Segment Open

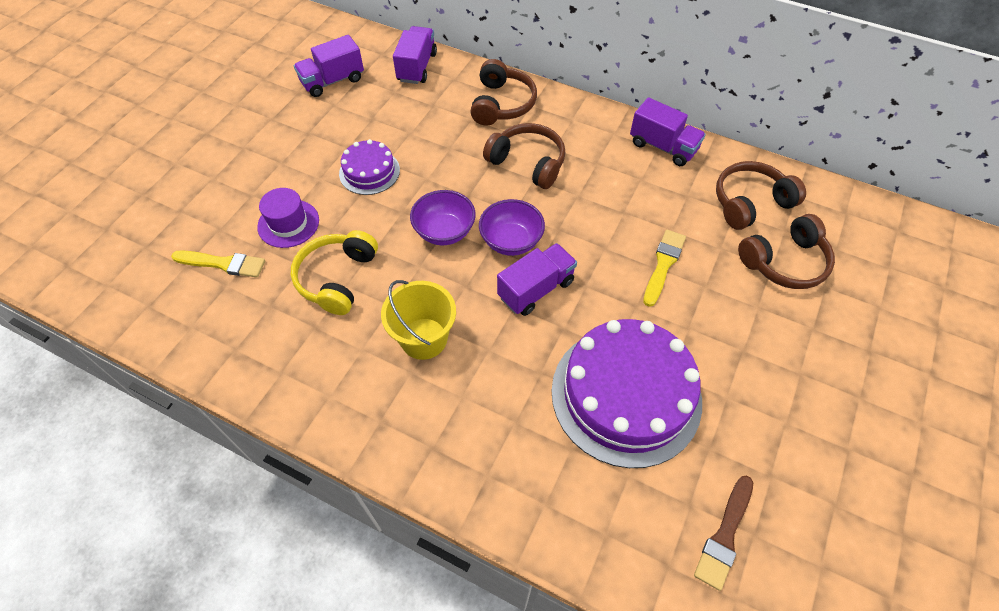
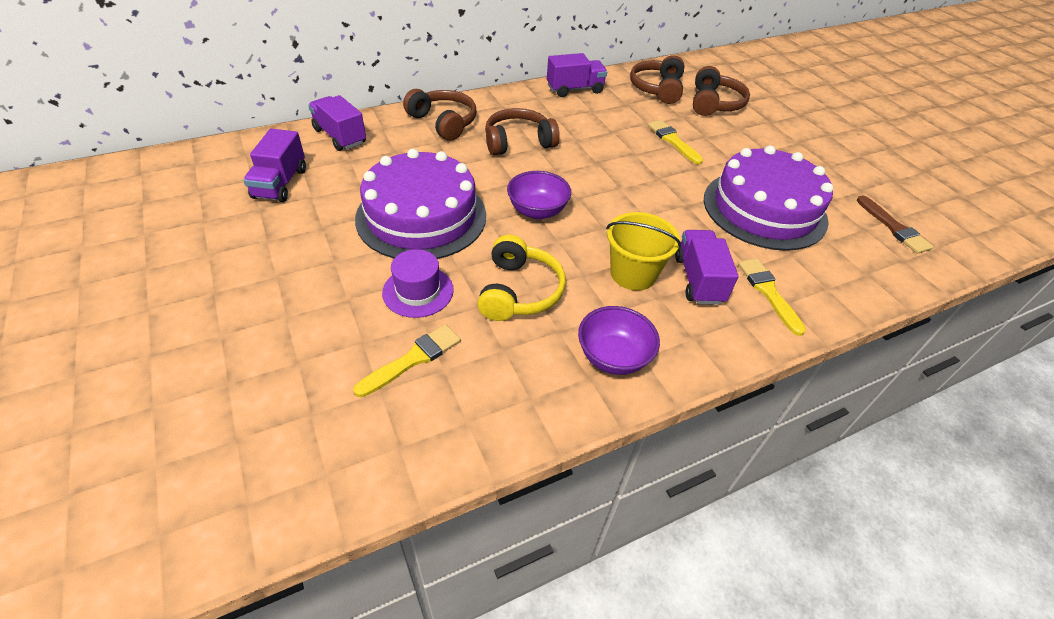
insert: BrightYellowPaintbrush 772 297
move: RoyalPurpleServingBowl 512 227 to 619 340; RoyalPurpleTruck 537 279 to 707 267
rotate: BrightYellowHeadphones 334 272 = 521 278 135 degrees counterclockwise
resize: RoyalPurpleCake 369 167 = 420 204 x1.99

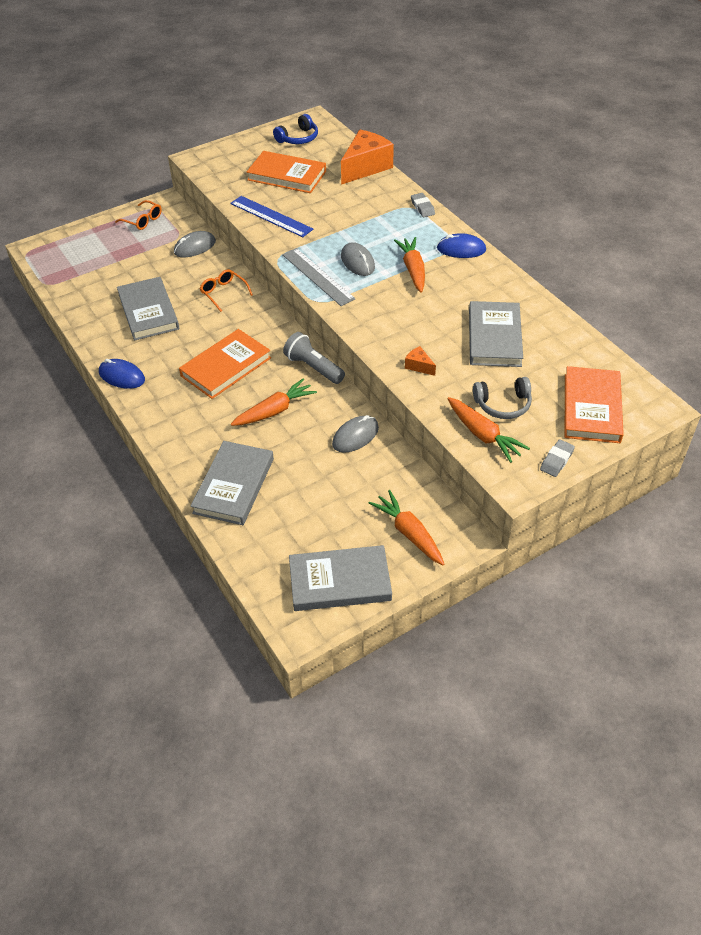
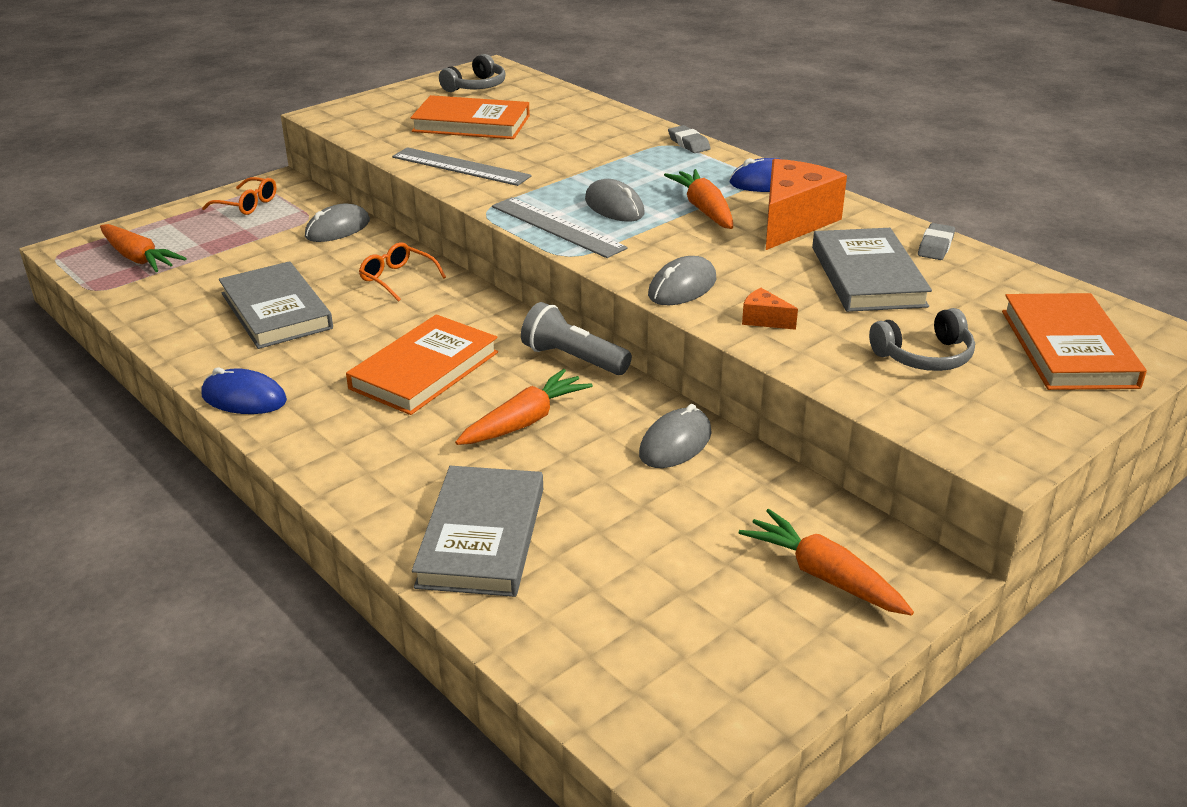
delete: AshGreyHardback 340 578
insert: AshGreyMouse 682 280
move: BrightOrangeCheeseWedge 367 157 to 806 204; BrightOrangeCarrot 488 430 to 143 248; AshGreyEraser 557 458 to 936 241
recolor: CobaltRuler 271 216 to AshGreyRuler 462 166; CobaltHeadphones 295 129 to AshGreyHeadphones 472 73

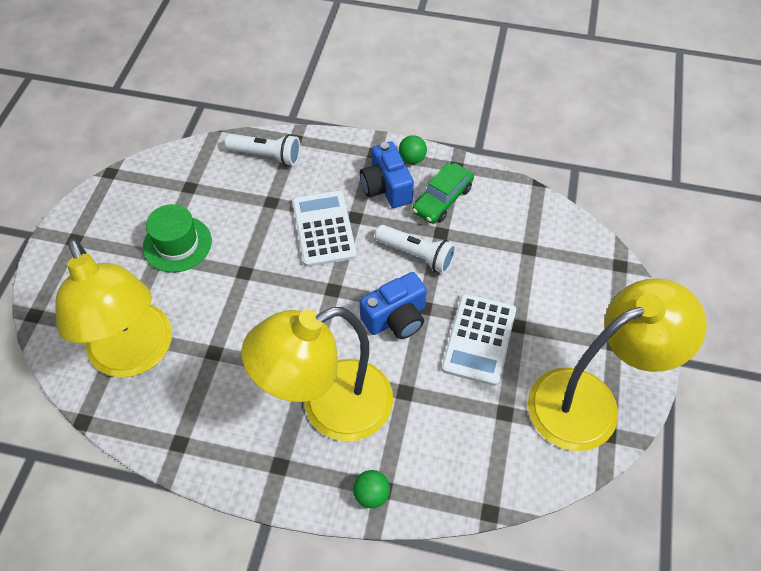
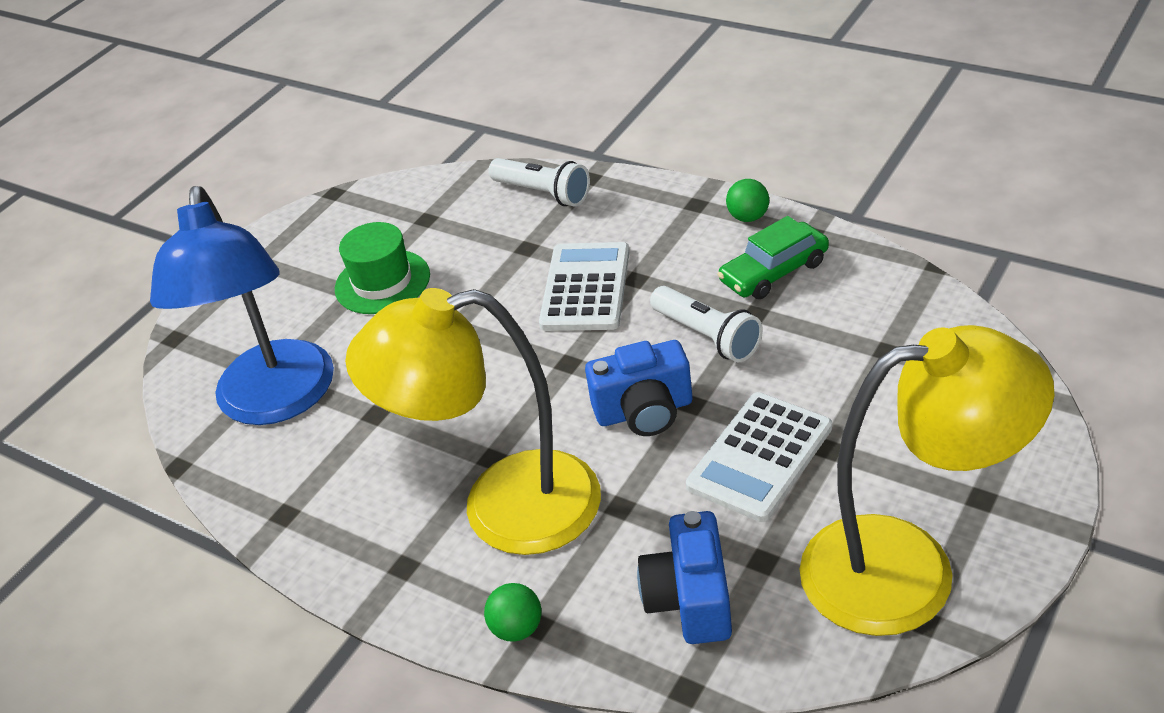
move: CobaltCamera 387 174 to 684 577
recolor: BrightYellowDeskLamp 113 308 to CobaltDeskLamp 242 305

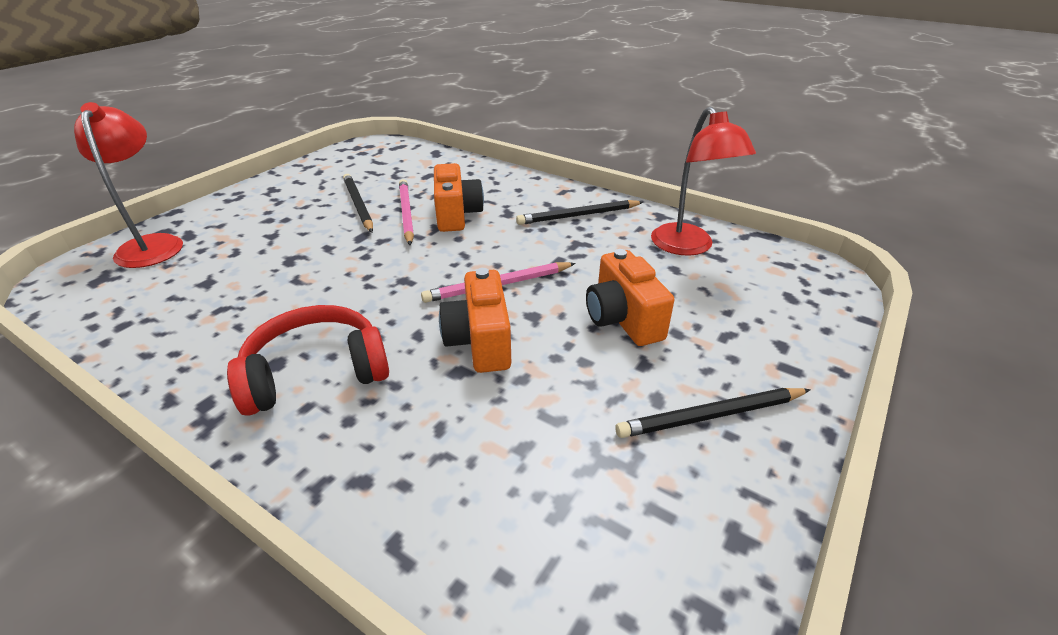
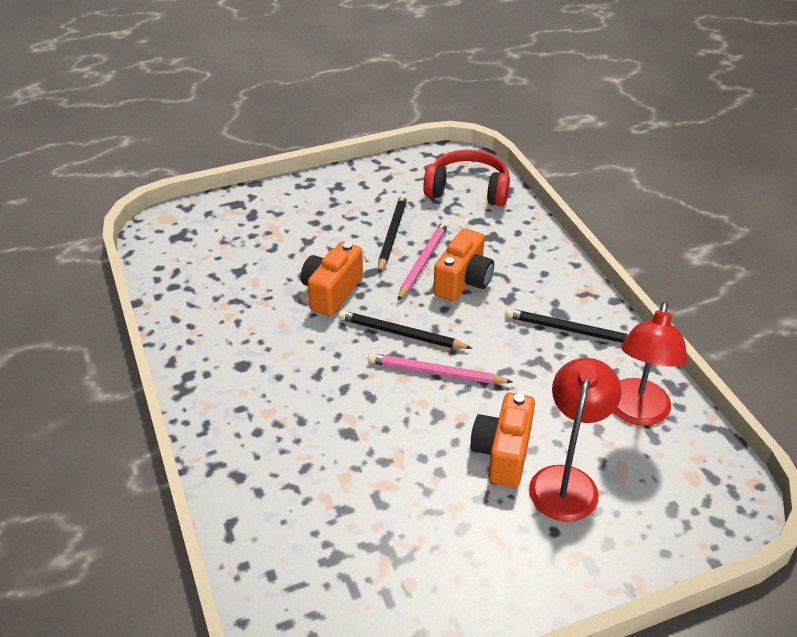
move: RedDeskLamp 128 185 to 575 440; RedHeadphones 308 360 to 466 178; BrightOrangeCamera 475 320 to 332 279; EbonyWoodenPencil 713 413 to 405 329

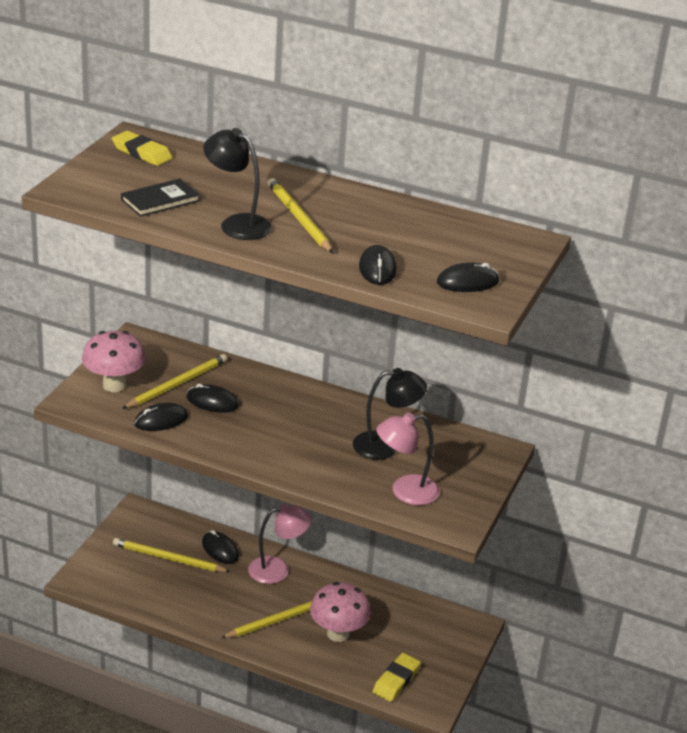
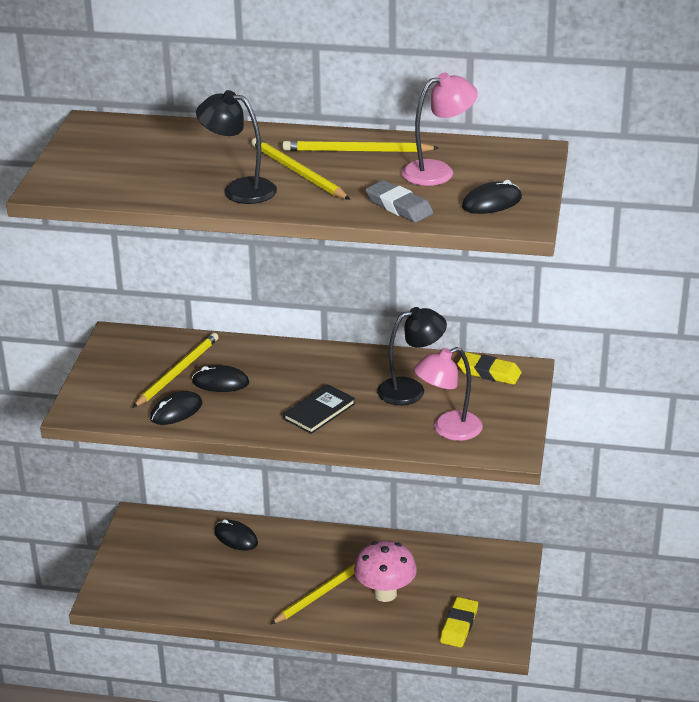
delete: RosePinkToadstool 114 361
move: BrightYellowEraser 142 148 to 489 368; BrightYellowWoodenPencil 172 555 to 360 146; EbonyHardback 160 198 to 319 409; RosePinkDeskLamp 279 544 to 440 129
replace: EbonyMouse 378 265 to AshGreyEraser 399 201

Segment Closed

EXERCISE PROMPT: Go through the material above and output exactly the lines from the one containing "move: RoyalPurpleServingBowl 512" through the one containing "rotate: BrightYellowHeadphones 334".

TASK OUTPUT:
move: RoyalPurpleServingBowl 512 227 to 619 340; RoyalPurpleTruck 537 279 to 707 267
rotate: BrightYellowHeadphones 334 272 = 521 278 135 degrees counterclockwise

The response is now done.